== WRITTEN INSTRUCTION ==
Write out all of the records below word for word, leaving out the pictures.

== GIVEN RECORDS ==
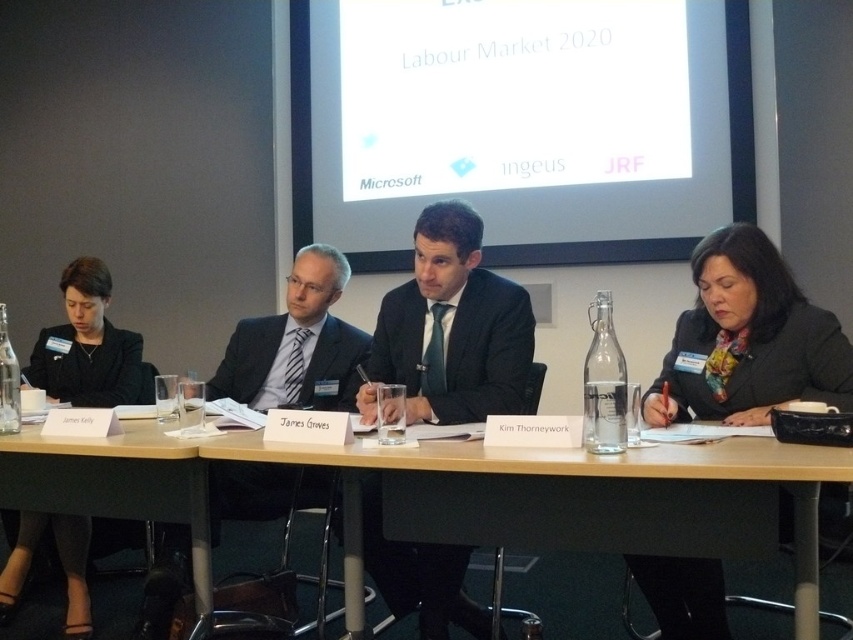
Is wooden table at center bigger than black fabric jacket at left?

Yes, wooden table at center is bigger than black fabric jacket at left.

Is wooden table at center behind black fabric jacket at left?

No, it is in front of black fabric jacket at left.

Find the location of a particular element. Image resolution: width=853 pixels, height=640 pixels. wooden table at center is located at coordinates (461, 493).

Describe the element at coordinates (747, 339) in the screenshot. I see `black woolen blazer at center` at that location.

Is black woolen blazer at center thinner than white matte projector screen at upper center?

Incorrect, black woolen blazer at center's width is not less than white matte projector screen at upper center's.

Who is more forward, (741,292) or (306,1)?

Point (741,292) is more forward.

Find the location of `black woolen blazer at center`. black woolen blazer at center is located at coordinates (747, 339).

From the picture: Who is lower down, dark gray suit at center or dark suit at center?

dark suit at center is below.

The height and width of the screenshot is (640, 853). I want to click on dark gray suit at center, so click(x=451, y=328).

Where is `dark gray suit at center`? This screenshot has width=853, height=640. dark gray suit at center is located at coordinates (451, 328).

== WRITTEN ANSWER ==
Is wooden table at center bigger than black fabric jacket at left?

Yes, wooden table at center is bigger than black fabric jacket at left.

Is wooden table at center behind black fabric jacket at left?

No, it is in front of black fabric jacket at left.

Find the location of a particular element. Image resolution: width=853 pixels, height=640 pixels. wooden table at center is located at coordinates (461, 493).

Describe the element at coordinates (747, 339) in the screenshot. I see `black woolen blazer at center` at that location.

Is black woolen blazer at center thinner than white matte projector screen at upper center?

Incorrect, black woolen blazer at center's width is not less than white matte projector screen at upper center's.

Who is more forward, (741,292) or (306,1)?

Point (741,292) is more forward.

Find the location of `black woolen blazer at center`. black woolen blazer at center is located at coordinates (747, 339).

From the picture: Who is lower down, dark gray suit at center or dark suit at center?

dark suit at center is below.

The height and width of the screenshot is (640, 853). I want to click on dark gray suit at center, so click(x=451, y=328).

Where is `dark gray suit at center`? This screenshot has width=853, height=640. dark gray suit at center is located at coordinates (451, 328).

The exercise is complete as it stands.